BEGIN Source data

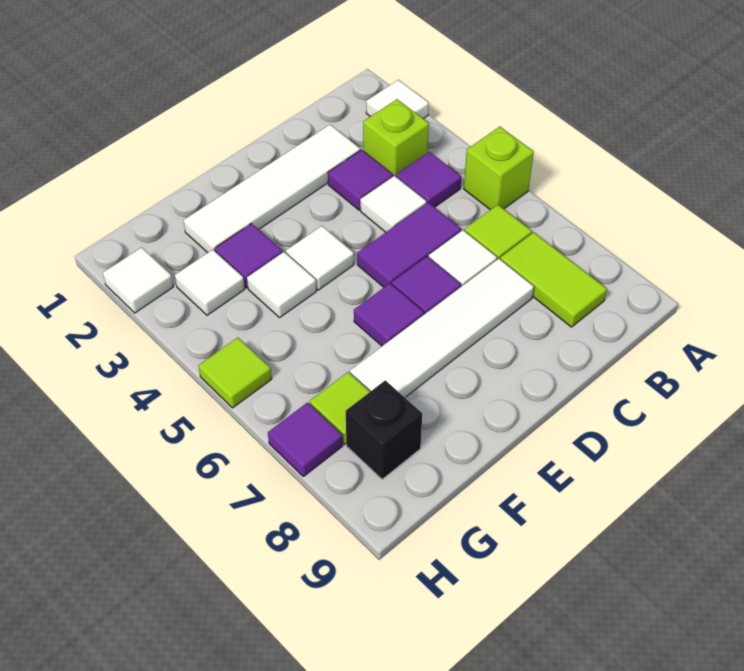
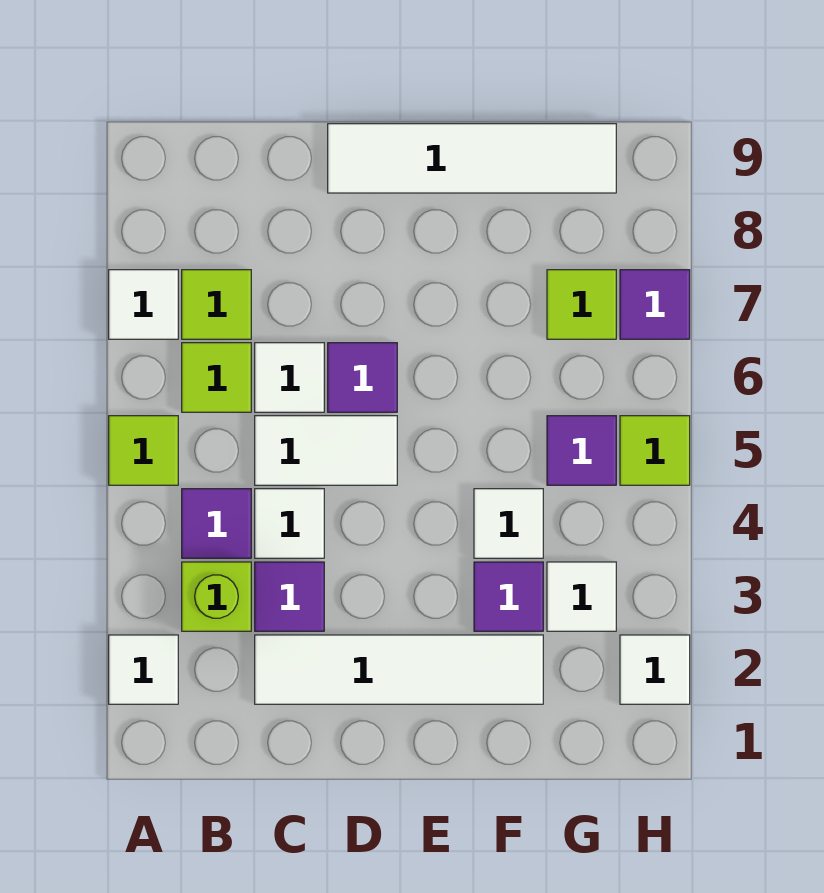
lime brick A5 level 1 -> lime tile A5 level 1
lime tile B7:B8 level 1 -> lime tile B7 level 1
purple tile C5:D5 level 1 -> white tile C5:D5 level 1
white tile C7:F7 level 1 -> white tile D9:G9 level 1
white tile E4 level 1 -> white tile A7 level 1
purple tile E6 level 1 -> purple tile G5 level 1
black brick G8 level 1 -> none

END Source data

__Brief__
Give back exactly the lines running from the line containing "lime tile B7:B8" through the end of the material above, both included, and nothing beyond them.

__Response below__
lime tile B7:B8 level 1 -> lime tile B7 level 1
purple tile C5:D5 level 1 -> white tile C5:D5 level 1
white tile C7:F7 level 1 -> white tile D9:G9 level 1
white tile E4 level 1 -> white tile A7 level 1
purple tile E6 level 1 -> purple tile G5 level 1
black brick G8 level 1 -> none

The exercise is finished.